# Aim of the task
Report every line below that carries the word "cone".

# Raw data
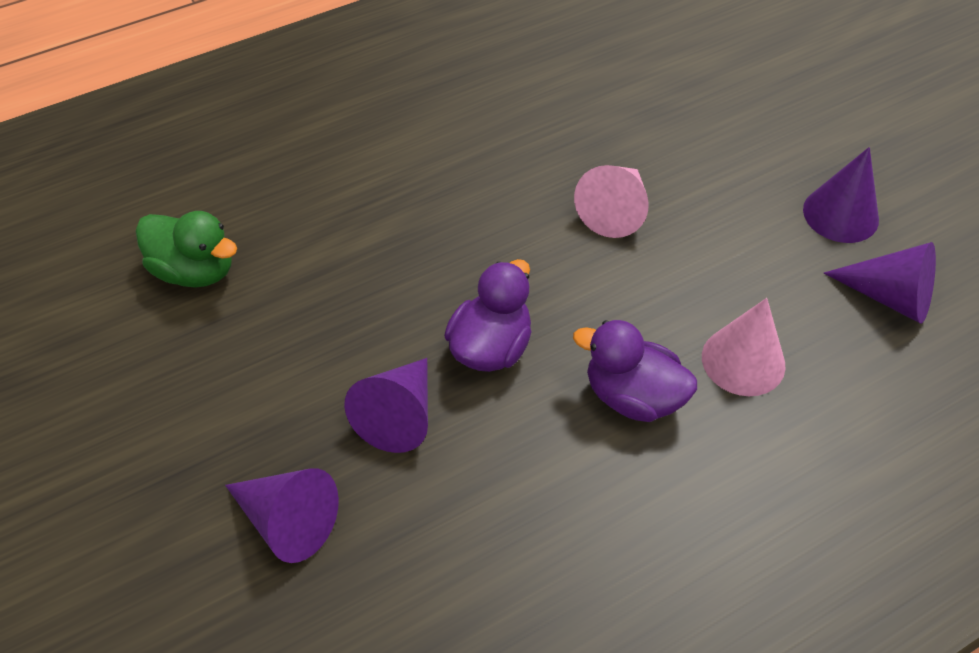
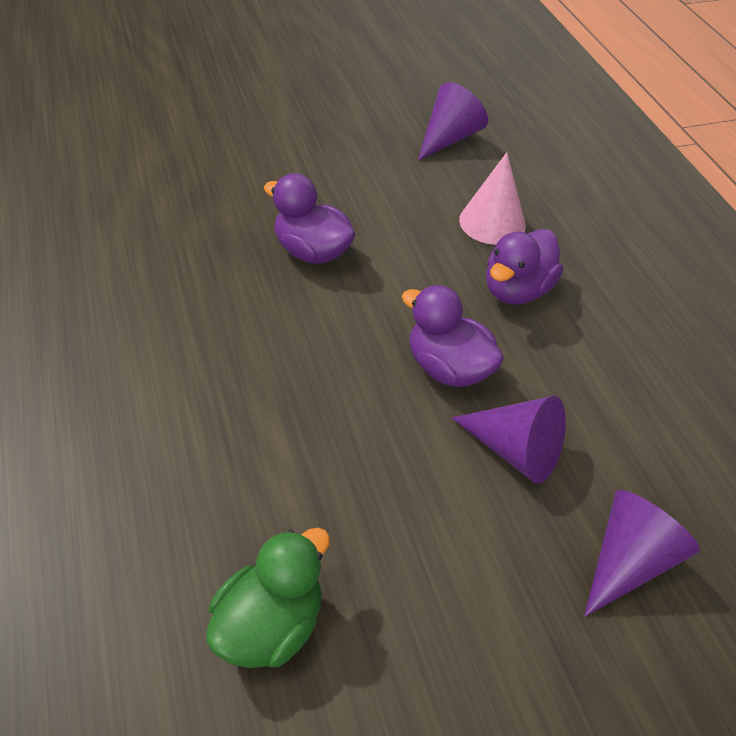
camera: 80 degrees left, 5 degrees down
(615, 211) = (312, 252): pink cone -> purple duck
(840, 214) = (362, 135): purple cone -> none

# Task solution
(615, 211) = (312, 252): pink cone -> purple duck
(840, 214) = (362, 135): purple cone -> none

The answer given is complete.